**PROMPT**
Where a line in the material below has the string "depth", please report it.

:::

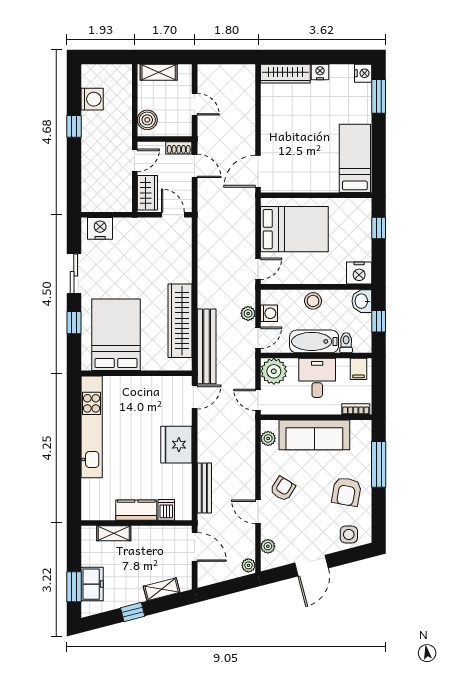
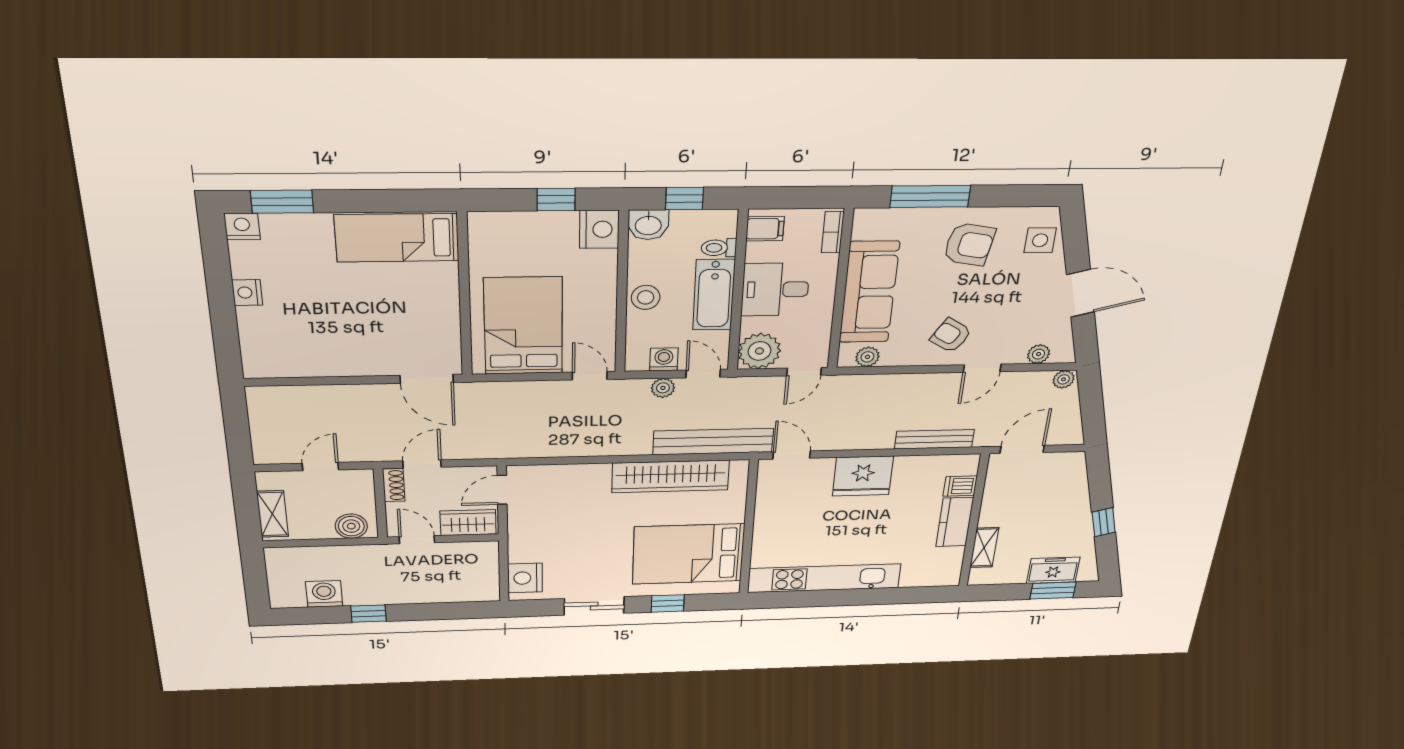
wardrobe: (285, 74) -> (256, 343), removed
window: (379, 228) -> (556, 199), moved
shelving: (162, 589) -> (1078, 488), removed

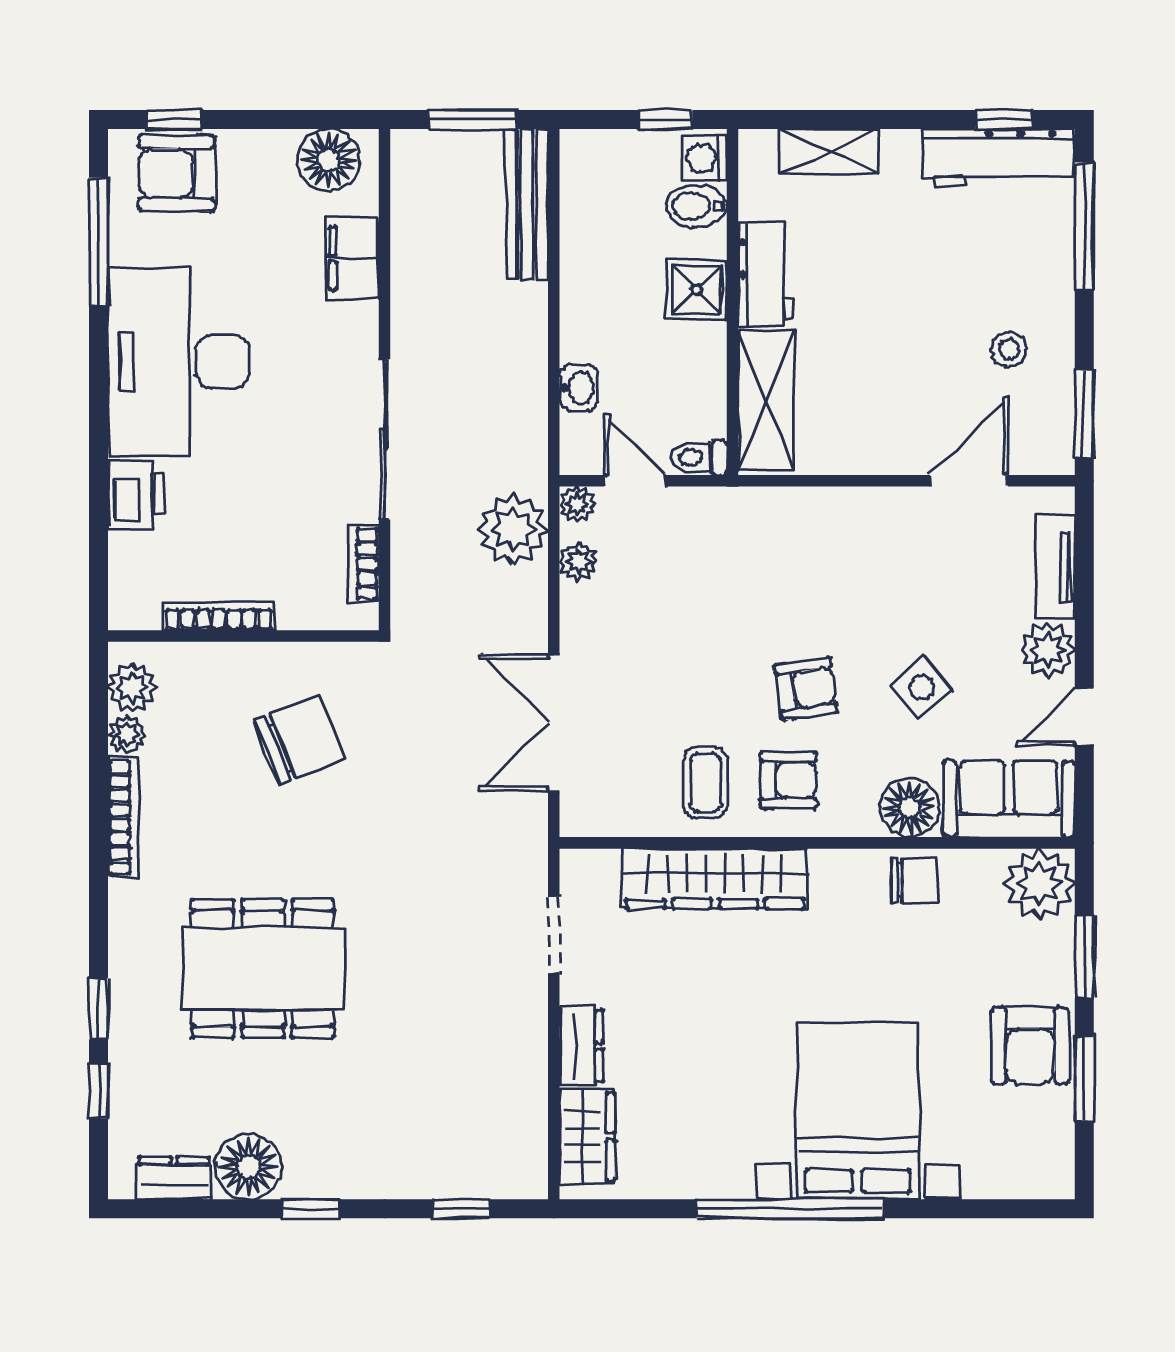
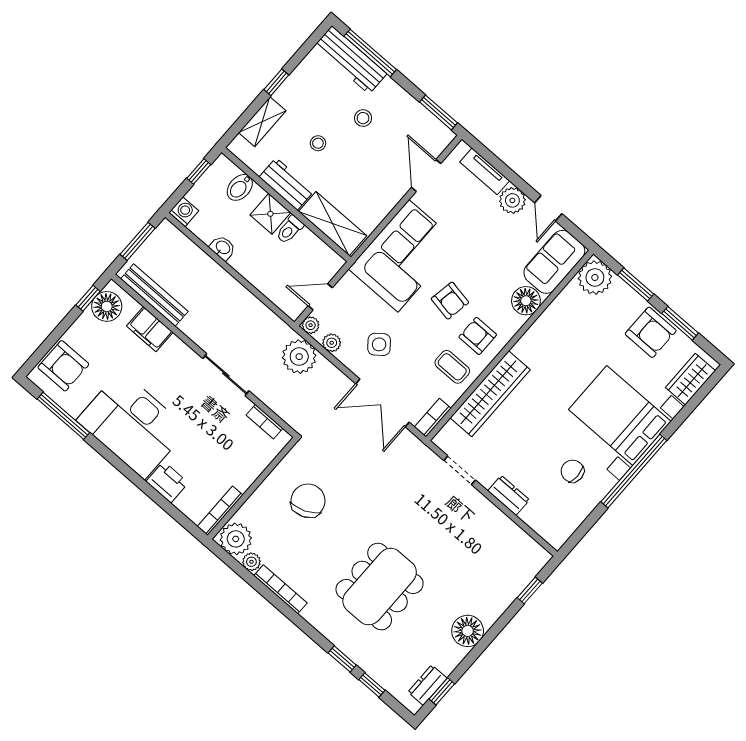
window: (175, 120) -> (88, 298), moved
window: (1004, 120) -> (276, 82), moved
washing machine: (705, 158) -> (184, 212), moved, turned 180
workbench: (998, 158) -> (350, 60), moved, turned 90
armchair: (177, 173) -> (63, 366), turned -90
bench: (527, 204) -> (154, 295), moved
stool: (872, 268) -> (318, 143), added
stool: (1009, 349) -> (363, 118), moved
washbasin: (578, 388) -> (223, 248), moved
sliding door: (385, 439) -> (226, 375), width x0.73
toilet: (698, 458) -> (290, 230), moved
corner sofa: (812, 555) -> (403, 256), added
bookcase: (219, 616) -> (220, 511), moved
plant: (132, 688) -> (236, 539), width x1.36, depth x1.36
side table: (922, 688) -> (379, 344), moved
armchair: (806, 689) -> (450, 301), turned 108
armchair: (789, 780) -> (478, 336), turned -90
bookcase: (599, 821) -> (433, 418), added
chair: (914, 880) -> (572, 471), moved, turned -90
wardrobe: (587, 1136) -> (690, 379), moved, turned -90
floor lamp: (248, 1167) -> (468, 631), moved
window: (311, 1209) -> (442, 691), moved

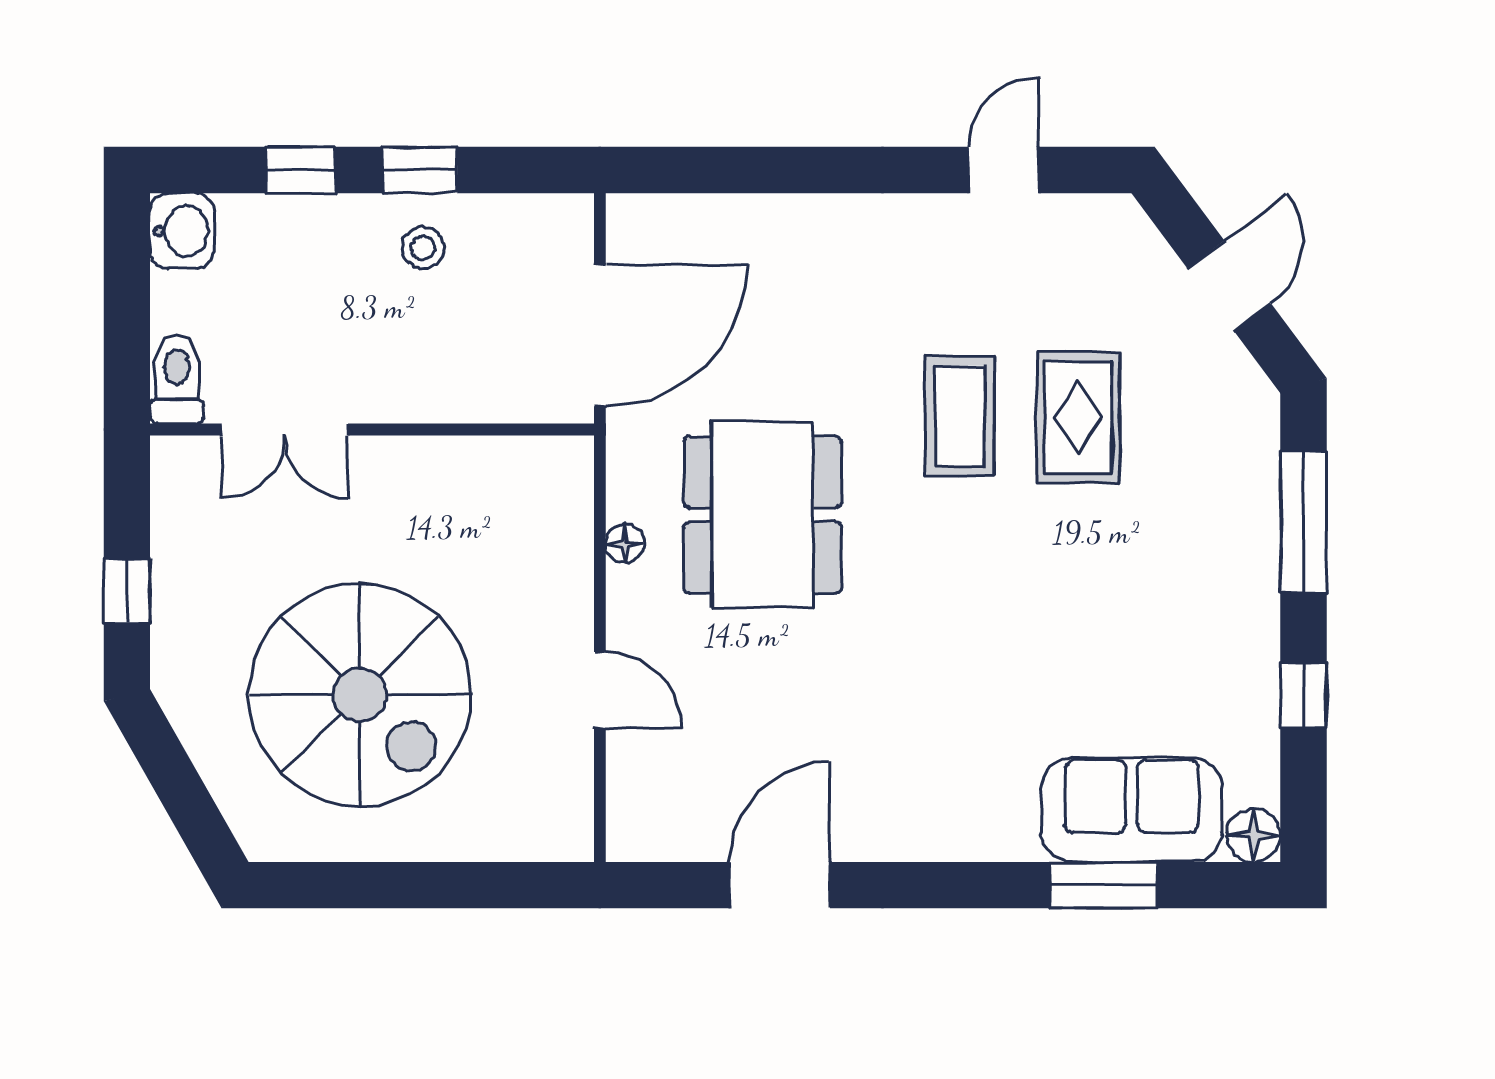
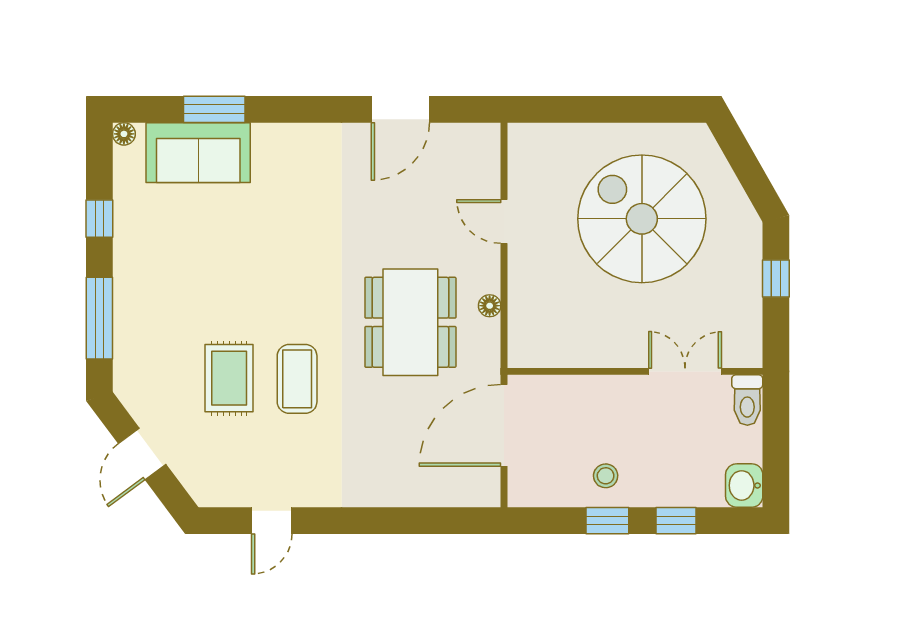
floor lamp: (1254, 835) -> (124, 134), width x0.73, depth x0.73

:::

**EXERCISE RESULT**
plant: (132, 688) -> (236, 539), width x1.36, depth x1.36
floor lamp: (1254, 835) -> (124, 134), width x0.73, depth x0.73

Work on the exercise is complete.